WORK REQUEST: A single number is required: how many lines in the records below contain "light".

..........

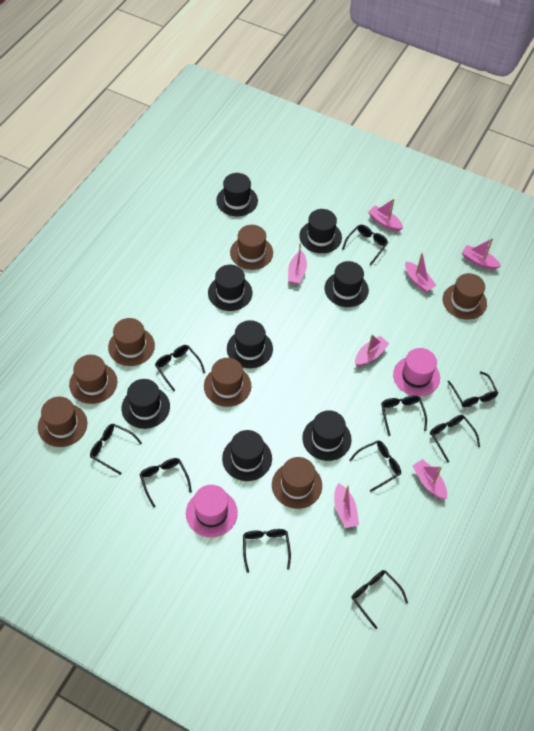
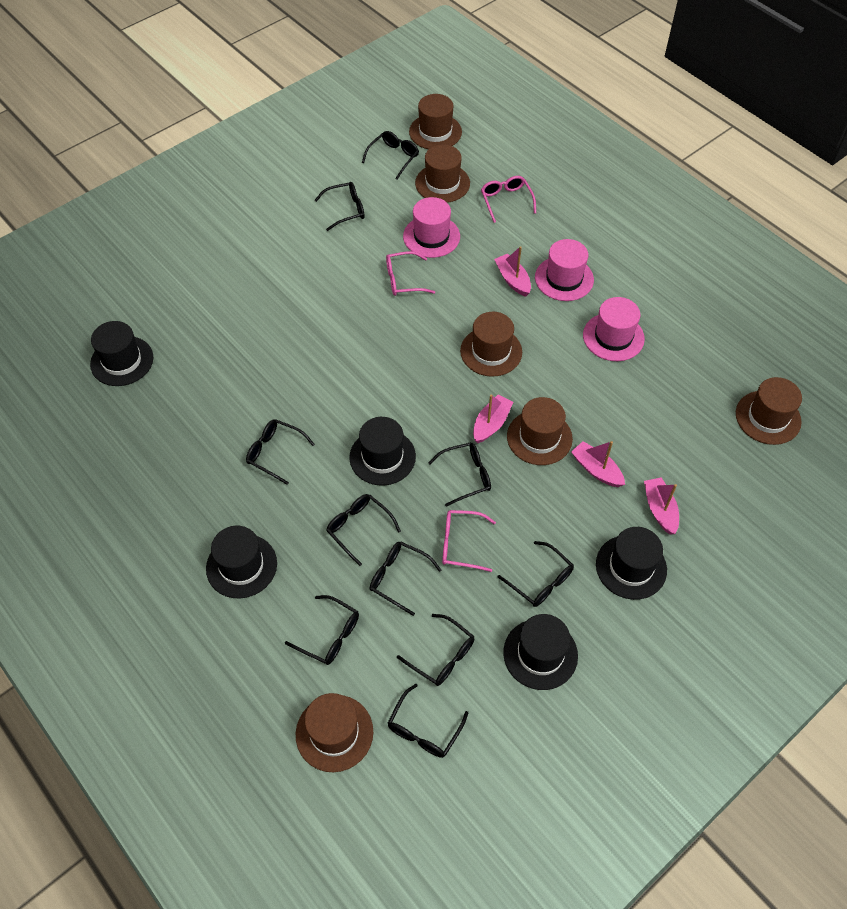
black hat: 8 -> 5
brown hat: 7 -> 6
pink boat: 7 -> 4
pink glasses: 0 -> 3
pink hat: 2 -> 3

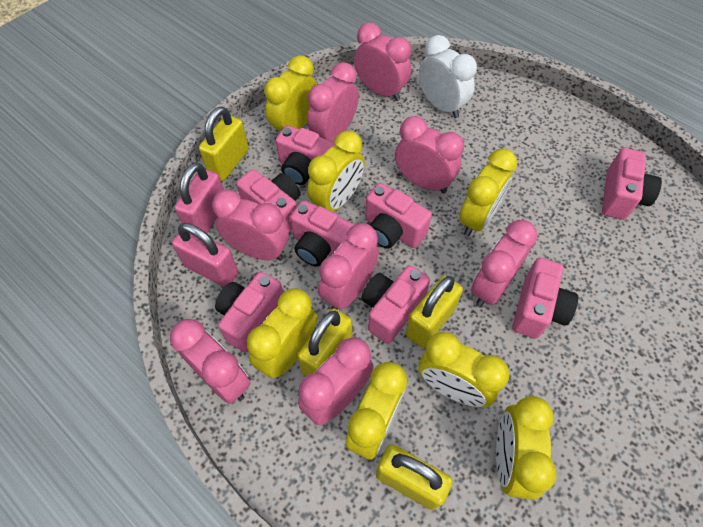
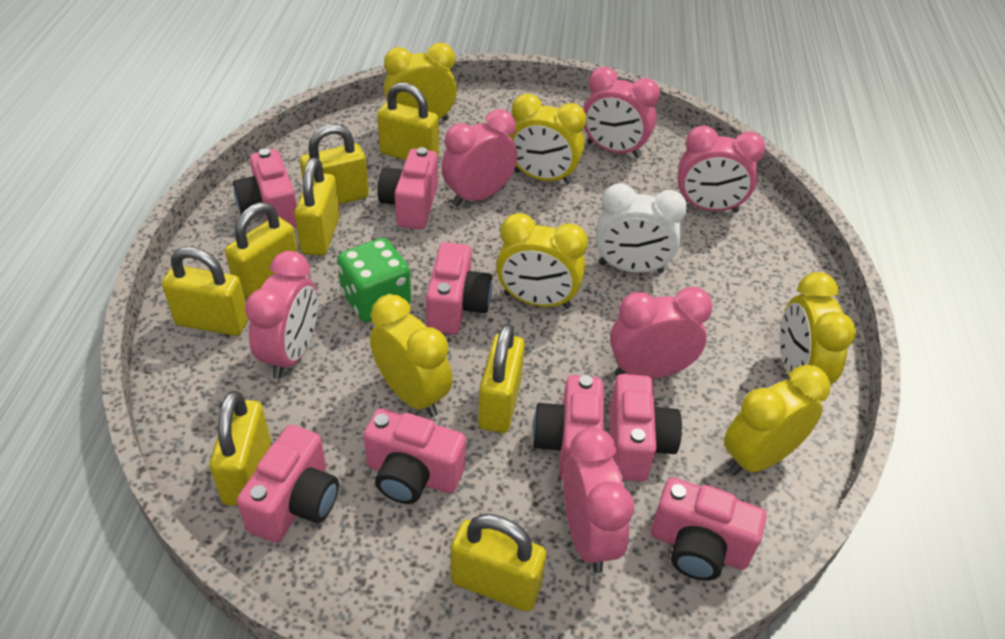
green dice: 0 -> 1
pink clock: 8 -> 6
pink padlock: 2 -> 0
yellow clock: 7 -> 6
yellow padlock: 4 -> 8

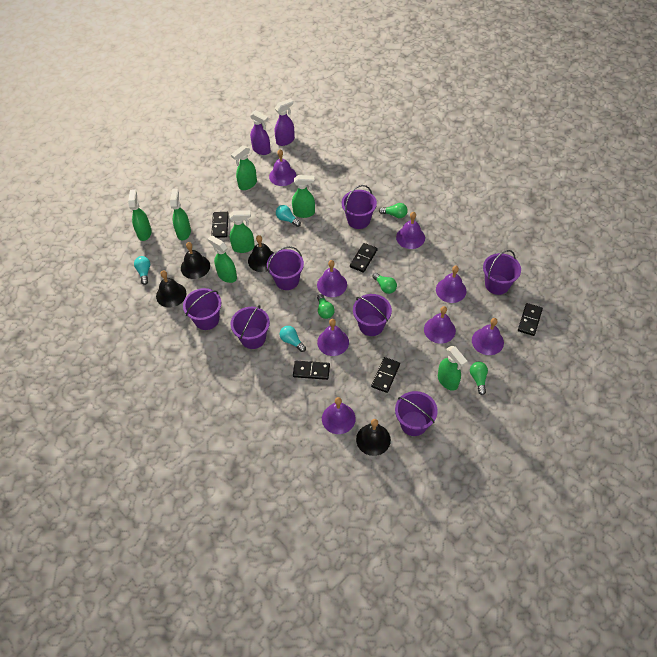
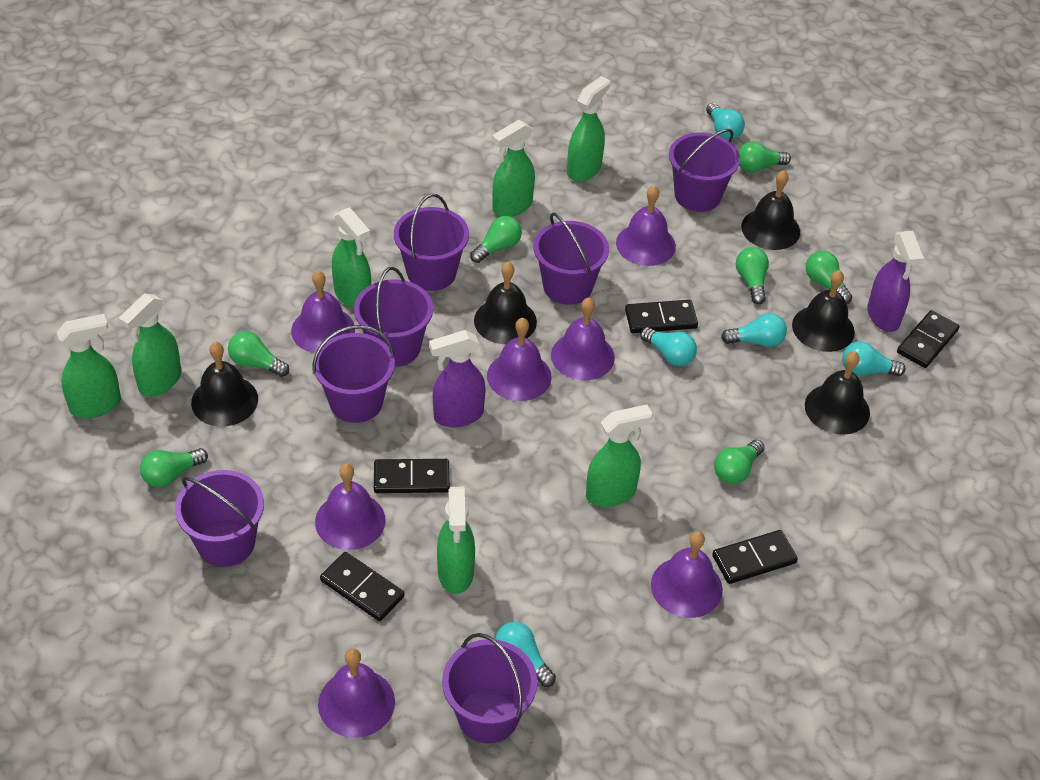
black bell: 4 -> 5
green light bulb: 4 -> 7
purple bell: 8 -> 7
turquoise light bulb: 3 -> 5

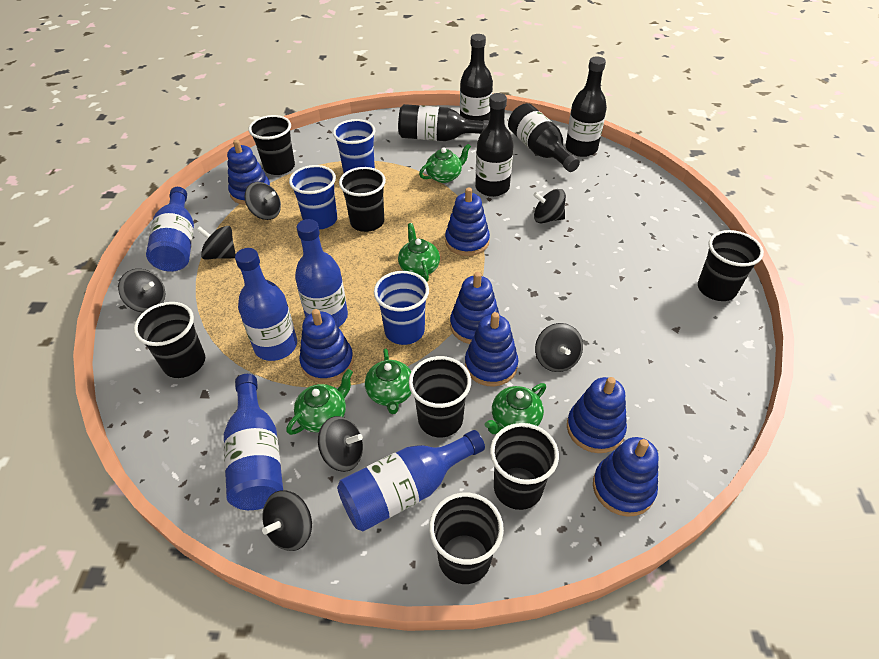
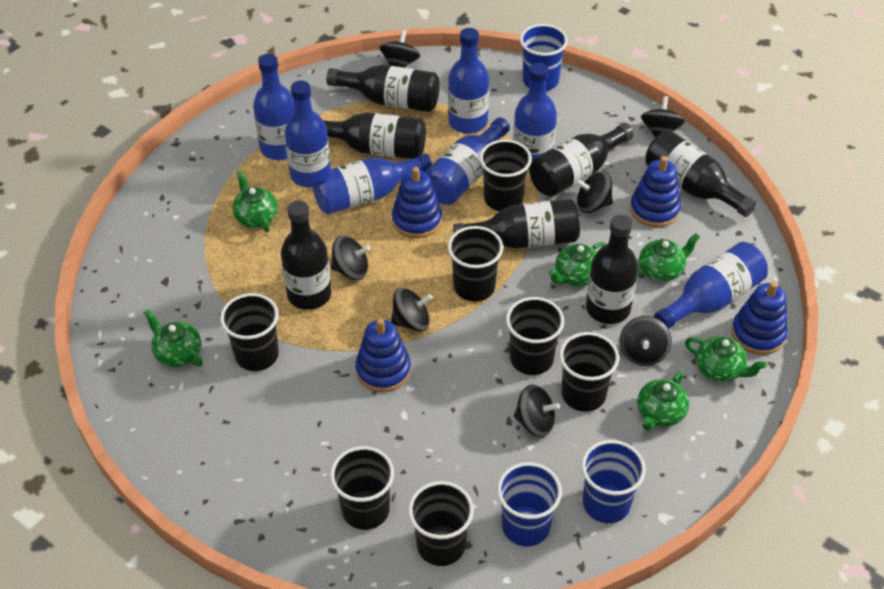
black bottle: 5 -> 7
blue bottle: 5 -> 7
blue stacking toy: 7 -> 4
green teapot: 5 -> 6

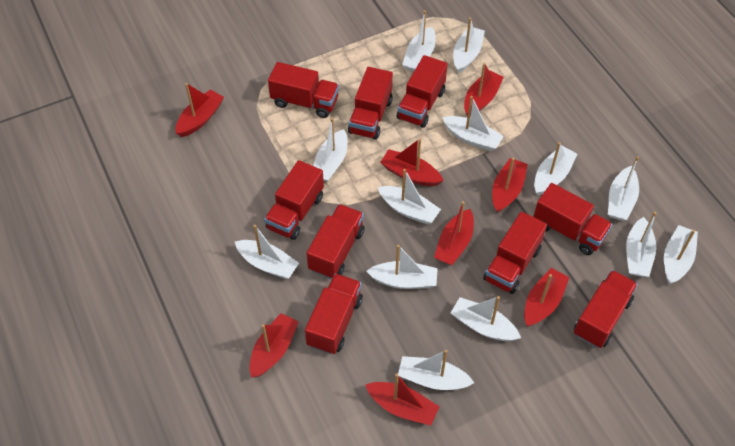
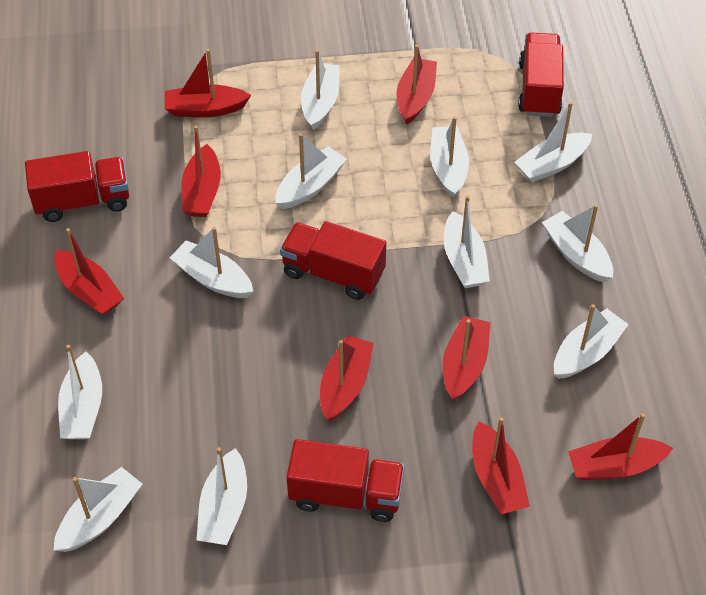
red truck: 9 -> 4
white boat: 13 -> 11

..........

RESPONSE TO THE TASK: 2